━━ RECORDS FOR THIS EXERCISE ━━

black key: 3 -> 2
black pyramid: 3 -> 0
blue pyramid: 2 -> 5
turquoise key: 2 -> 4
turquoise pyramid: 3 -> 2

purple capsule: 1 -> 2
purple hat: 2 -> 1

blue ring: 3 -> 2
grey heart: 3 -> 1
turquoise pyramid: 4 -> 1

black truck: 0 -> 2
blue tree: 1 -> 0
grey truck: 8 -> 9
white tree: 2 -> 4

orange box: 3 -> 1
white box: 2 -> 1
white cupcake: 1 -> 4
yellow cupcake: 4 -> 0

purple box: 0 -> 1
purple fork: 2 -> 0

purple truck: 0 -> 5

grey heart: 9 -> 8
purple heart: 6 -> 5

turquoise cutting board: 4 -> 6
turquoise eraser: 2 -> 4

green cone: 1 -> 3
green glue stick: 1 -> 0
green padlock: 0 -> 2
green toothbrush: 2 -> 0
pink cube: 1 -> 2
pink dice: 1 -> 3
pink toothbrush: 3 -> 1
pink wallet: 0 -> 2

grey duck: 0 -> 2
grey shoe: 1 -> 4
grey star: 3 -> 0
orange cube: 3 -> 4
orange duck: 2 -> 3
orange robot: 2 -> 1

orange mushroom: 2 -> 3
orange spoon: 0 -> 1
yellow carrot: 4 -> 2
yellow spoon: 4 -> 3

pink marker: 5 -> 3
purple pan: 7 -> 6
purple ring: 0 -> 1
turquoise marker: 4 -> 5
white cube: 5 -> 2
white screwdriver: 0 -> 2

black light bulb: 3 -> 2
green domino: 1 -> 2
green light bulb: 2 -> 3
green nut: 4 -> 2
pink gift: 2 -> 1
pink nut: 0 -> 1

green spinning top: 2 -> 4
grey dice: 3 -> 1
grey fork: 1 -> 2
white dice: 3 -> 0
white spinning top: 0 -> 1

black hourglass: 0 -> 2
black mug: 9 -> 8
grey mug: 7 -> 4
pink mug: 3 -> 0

━━━

Go through the listing above and work out how many lines contain the string "turquoise". Reply with the number alone.

**TASK RESPONSE**
6